▶ **Work to complete**: Go line by line through the data below and count those with the string "HALL". Give the number only.
————
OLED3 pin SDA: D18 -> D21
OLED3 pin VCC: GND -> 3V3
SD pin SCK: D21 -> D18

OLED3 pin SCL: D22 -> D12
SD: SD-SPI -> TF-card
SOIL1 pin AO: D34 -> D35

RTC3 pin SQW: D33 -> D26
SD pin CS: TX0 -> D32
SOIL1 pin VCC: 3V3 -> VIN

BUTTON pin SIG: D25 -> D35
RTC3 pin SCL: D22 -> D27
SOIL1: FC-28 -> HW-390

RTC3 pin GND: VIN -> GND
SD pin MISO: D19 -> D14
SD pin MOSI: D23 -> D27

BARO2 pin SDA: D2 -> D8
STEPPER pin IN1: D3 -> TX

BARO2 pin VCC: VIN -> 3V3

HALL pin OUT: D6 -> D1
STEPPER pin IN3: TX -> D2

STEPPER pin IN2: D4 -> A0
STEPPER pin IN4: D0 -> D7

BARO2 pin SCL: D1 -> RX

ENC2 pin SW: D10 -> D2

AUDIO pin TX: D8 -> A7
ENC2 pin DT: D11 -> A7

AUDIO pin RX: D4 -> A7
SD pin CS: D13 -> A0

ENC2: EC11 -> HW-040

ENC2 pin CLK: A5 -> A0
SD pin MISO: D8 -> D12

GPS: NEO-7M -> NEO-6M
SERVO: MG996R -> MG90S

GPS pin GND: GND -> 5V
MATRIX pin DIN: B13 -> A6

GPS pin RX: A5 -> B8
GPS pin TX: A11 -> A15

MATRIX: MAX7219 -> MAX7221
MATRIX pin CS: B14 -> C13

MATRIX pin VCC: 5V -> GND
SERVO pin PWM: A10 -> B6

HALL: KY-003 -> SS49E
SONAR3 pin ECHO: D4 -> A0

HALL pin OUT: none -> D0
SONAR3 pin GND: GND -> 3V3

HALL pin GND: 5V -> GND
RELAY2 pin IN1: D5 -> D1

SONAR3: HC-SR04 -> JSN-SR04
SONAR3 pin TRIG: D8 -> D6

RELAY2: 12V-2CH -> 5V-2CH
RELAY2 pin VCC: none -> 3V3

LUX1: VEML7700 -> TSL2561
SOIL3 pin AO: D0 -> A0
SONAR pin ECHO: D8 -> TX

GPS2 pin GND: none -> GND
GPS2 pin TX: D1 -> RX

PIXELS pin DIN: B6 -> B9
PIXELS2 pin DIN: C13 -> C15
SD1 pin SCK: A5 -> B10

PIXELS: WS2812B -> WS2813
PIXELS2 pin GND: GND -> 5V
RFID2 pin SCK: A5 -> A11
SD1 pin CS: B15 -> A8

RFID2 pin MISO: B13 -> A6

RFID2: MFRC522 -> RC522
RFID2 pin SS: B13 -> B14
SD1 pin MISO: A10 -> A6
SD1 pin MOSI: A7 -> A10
————
▶ **Solution for this problem**: 4